[[ MATERIAL FOR THE TASK open ]]

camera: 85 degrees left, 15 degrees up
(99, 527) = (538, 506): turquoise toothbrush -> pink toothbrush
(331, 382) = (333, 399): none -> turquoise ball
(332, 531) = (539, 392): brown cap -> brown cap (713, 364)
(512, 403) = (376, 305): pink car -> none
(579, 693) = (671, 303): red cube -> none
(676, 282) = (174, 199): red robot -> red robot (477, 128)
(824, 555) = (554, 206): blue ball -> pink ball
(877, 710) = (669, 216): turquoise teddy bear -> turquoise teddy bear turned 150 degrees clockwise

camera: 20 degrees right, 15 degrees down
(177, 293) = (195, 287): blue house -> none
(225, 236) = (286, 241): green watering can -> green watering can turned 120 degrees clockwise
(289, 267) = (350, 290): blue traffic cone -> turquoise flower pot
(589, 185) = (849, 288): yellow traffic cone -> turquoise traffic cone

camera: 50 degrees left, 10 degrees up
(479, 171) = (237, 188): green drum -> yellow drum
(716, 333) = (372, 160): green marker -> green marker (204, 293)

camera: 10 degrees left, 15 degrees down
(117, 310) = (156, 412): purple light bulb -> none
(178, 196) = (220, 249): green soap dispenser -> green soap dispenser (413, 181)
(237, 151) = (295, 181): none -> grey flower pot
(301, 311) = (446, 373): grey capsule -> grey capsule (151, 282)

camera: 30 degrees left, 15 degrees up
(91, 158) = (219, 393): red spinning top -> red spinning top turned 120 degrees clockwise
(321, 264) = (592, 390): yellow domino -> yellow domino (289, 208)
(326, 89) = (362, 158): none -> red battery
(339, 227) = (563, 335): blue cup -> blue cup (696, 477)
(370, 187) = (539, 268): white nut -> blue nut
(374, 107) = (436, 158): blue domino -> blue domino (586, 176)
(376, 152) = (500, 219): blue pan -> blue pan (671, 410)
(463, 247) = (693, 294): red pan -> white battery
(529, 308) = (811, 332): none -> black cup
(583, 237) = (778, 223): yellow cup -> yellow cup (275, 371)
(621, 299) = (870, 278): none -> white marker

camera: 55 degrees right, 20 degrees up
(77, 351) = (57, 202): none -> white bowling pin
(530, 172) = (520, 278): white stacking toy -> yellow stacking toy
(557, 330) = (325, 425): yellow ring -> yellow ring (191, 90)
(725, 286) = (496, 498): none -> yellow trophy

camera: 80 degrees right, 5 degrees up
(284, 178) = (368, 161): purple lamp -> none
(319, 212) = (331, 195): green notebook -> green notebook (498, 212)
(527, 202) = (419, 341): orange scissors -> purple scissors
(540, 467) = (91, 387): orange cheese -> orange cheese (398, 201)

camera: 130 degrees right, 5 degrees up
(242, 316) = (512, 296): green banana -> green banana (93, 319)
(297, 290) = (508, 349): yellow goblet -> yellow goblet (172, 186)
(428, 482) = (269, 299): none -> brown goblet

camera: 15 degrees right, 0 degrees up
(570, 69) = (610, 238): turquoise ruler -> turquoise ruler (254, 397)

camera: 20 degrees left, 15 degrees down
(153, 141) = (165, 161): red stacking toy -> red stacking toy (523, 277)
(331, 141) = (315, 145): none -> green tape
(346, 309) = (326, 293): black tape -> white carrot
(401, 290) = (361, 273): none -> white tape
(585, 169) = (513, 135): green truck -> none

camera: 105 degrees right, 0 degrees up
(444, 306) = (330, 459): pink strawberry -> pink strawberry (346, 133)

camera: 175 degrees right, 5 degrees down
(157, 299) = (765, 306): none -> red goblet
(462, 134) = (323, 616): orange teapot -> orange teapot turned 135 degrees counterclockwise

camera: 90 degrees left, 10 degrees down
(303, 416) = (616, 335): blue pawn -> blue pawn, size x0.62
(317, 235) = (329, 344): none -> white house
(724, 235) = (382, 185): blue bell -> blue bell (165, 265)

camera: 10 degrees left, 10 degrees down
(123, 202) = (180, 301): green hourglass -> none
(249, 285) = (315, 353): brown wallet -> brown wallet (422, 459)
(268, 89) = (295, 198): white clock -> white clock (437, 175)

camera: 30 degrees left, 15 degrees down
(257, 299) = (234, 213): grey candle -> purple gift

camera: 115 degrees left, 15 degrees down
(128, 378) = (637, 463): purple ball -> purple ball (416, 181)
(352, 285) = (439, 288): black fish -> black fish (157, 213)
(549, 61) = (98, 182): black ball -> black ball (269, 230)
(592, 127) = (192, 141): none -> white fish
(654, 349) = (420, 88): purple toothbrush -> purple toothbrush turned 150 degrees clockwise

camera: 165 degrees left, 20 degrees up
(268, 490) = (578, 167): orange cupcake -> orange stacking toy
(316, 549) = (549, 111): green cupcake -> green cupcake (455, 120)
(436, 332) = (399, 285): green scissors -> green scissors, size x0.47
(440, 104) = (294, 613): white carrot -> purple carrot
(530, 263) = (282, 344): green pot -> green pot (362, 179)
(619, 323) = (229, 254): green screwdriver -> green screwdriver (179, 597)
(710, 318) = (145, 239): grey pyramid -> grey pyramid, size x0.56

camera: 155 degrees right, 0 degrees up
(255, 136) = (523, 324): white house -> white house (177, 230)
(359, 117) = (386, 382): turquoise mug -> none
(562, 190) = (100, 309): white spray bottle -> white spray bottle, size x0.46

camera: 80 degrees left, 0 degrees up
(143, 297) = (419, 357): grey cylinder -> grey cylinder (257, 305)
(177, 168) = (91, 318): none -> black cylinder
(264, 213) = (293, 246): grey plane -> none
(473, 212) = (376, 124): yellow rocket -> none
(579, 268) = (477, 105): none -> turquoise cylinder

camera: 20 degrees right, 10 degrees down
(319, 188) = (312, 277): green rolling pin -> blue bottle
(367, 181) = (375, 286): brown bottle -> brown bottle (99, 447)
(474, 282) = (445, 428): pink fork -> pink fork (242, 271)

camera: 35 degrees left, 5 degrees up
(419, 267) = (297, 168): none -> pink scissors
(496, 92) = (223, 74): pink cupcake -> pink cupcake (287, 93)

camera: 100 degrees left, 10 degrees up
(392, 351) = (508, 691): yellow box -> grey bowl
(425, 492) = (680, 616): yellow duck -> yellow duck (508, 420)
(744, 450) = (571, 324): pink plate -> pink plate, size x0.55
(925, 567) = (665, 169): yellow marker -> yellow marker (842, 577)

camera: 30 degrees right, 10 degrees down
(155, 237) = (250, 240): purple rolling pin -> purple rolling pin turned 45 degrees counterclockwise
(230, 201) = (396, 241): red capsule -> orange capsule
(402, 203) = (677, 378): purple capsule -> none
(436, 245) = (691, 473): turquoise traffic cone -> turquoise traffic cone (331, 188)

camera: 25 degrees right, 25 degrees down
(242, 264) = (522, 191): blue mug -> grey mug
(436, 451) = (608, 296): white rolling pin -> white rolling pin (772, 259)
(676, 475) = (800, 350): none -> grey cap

[[ MATERIAL FOR THE TASK closed ]]

▶ _YOUR TASK_
Copy the records exactly.

▶ _ANSWER BOX_
camera: 85 degrees left, 15 degrees up
(99, 527) = (538, 506): turquoise toothbrush -> pink toothbrush
(331, 382) = (333, 399): none -> turquoise ball
(332, 531) = (539, 392): brown cap -> brown cap (713, 364)
(512, 403) = (376, 305): pink car -> none
(579, 693) = (671, 303): red cube -> none
(676, 282) = (174, 199): red robot -> red robot (477, 128)
(824, 555) = (554, 206): blue ball -> pink ball
(877, 710) = (669, 216): turquoise teddy bear -> turquoise teddy bear turned 150 degrees clockwise

camera: 20 degrees right, 15 degrees down
(177, 293) = (195, 287): blue house -> none
(225, 236) = (286, 241): green watering can -> green watering can turned 120 degrees clockwise
(289, 267) = (350, 290): blue traffic cone -> turquoise flower pot
(589, 185) = (849, 288): yellow traffic cone -> turquoise traffic cone

camera: 50 degrees left, 10 degrees up
(479, 171) = (237, 188): green drum -> yellow drum
(716, 333) = (372, 160): green marker -> green marker (204, 293)

camera: 10 degrees left, 15 degrees down
(117, 310) = (156, 412): purple light bulb -> none
(178, 196) = (220, 249): green soap dispenser -> green soap dispenser (413, 181)
(237, 151) = (295, 181): none -> grey flower pot
(301, 311) = (446, 373): grey capsule -> grey capsule (151, 282)

camera: 30 degrees left, 15 degrees up
(91, 158) = (219, 393): red spinning top -> red spinning top turned 120 degrees clockwise
(321, 264) = (592, 390): yellow domino -> yellow domino (289, 208)
(326, 89) = (362, 158): none -> red battery
(339, 227) = (563, 335): blue cup -> blue cup (696, 477)
(370, 187) = (539, 268): white nut -> blue nut
(374, 107) = (436, 158): blue domino -> blue domino (586, 176)
(376, 152) = (500, 219): blue pan -> blue pan (671, 410)
(463, 247) = (693, 294): red pan -> white battery
(529, 308) = (811, 332): none -> black cup
(583, 237) = (778, 223): yellow cup -> yellow cup (275, 371)
(621, 299) = (870, 278): none -> white marker

camera: 55 degrees right, 20 degrees up
(77, 351) = (57, 202): none -> white bowling pin
(530, 172) = (520, 278): white stacking toy -> yellow stacking toy
(557, 330) = (325, 425): yellow ring -> yellow ring (191, 90)
(725, 286) = (496, 498): none -> yellow trophy

camera: 80 degrees right, 5 degrees up
(284, 178) = (368, 161): purple lamp -> none
(319, 212) = (331, 195): green notebook -> green notebook (498, 212)
(527, 202) = (419, 341): orange scissors -> purple scissors
(540, 467) = (91, 387): orange cheese -> orange cheese (398, 201)

camera: 130 degrees right, 5 degrees up
(242, 316) = (512, 296): green banana -> green banana (93, 319)
(297, 290) = (508, 349): yellow goblet -> yellow goblet (172, 186)
(428, 482) = (269, 299): none -> brown goblet

camera: 15 degrees right, 0 degrees up
(570, 69) = (610, 238): turquoise ruler -> turquoise ruler (254, 397)

camera: 20 degrees left, 15 degrees down
(153, 141) = (165, 161): red stacking toy -> red stacking toy (523, 277)
(331, 141) = (315, 145): none -> green tape
(346, 309) = (326, 293): black tape -> white carrot
(401, 290) = (361, 273): none -> white tape
(585, 169) = (513, 135): green truck -> none

camera: 105 degrees right, 0 degrees up
(444, 306) = (330, 459): pink strawberry -> pink strawberry (346, 133)

camera: 175 degrees right, 5 degrees down
(157, 299) = (765, 306): none -> red goblet
(462, 134) = (323, 616): orange teapot -> orange teapot turned 135 degrees counterclockwise

camera: 90 degrees left, 10 degrees down
(303, 416) = (616, 335): blue pawn -> blue pawn, size x0.62
(317, 235) = (329, 344): none -> white house
(724, 235) = (382, 185): blue bell -> blue bell (165, 265)

camera: 10 degrees left, 10 degrees down
(123, 202) = (180, 301): green hourglass -> none
(249, 285) = (315, 353): brown wallet -> brown wallet (422, 459)
(268, 89) = (295, 198): white clock -> white clock (437, 175)

camera: 30 degrees left, 15 degrees down
(257, 299) = (234, 213): grey candle -> purple gift

camera: 115 degrees left, 15 degrees down
(128, 378) = (637, 463): purple ball -> purple ball (416, 181)
(352, 285) = (439, 288): black fish -> black fish (157, 213)
(549, 61) = (98, 182): black ball -> black ball (269, 230)
(592, 127) = (192, 141): none -> white fish
(654, 349) = (420, 88): purple toothbrush -> purple toothbrush turned 150 degrees clockwise

camera: 165 degrees left, 20 degrees up
(268, 490) = (578, 167): orange cupcake -> orange stacking toy
(316, 549) = (549, 111): green cupcake -> green cupcake (455, 120)
(436, 332) = (399, 285): green scissors -> green scissors, size x0.47
(440, 104) = (294, 613): white carrot -> purple carrot
(530, 263) = (282, 344): green pot -> green pot (362, 179)
(619, 323) = (229, 254): green screwdriver -> green screwdriver (179, 597)
(710, 318) = (145, 239): grey pyramid -> grey pyramid, size x0.56

camera: 155 degrees right, 0 degrees up
(255, 136) = (523, 324): white house -> white house (177, 230)
(359, 117) = (386, 382): turquoise mug -> none
(562, 190) = (100, 309): white spray bottle -> white spray bottle, size x0.46

camera: 80 degrees left, 0 degrees up
(143, 297) = (419, 357): grey cylinder -> grey cylinder (257, 305)
(177, 168) = (91, 318): none -> black cylinder
(264, 213) = (293, 246): grey plane -> none
(473, 212) = (376, 124): yellow rocket -> none
(579, 268) = (477, 105): none -> turquoise cylinder

camera: 20 degrees right, 10 degrees down
(319, 188) = (312, 277): green rolling pin -> blue bottle
(367, 181) = (375, 286): brown bottle -> brown bottle (99, 447)
(474, 282) = (445, 428): pink fork -> pink fork (242, 271)

camera: 35 degrees left, 5 degrees up
(419, 267) = (297, 168): none -> pink scissors
(496, 92) = (223, 74): pink cupcake -> pink cupcake (287, 93)

camera: 100 degrees left, 10 degrees up
(392, 351) = (508, 691): yellow box -> grey bowl
(425, 492) = (680, 616): yellow duck -> yellow duck (508, 420)
(744, 450) = (571, 324): pink plate -> pink plate, size x0.55
(925, 567) = (665, 169): yellow marker -> yellow marker (842, 577)

camera: 30 degrees right, 10 degrees down
(155, 237) = (250, 240): purple rolling pin -> purple rolling pin turned 45 degrees counterclockwise
(230, 201) = (396, 241): red capsule -> orange capsule
(402, 203) = (677, 378): purple capsule -> none
(436, 245) = (691, 473): turquoise traffic cone -> turquoise traffic cone (331, 188)

camera: 25 degrees right, 25 degrees down
(242, 264) = (522, 191): blue mug -> grey mug
(436, 451) = (608, 296): white rolling pin -> white rolling pin (772, 259)
(676, 475) = (800, 350): none -> grey cap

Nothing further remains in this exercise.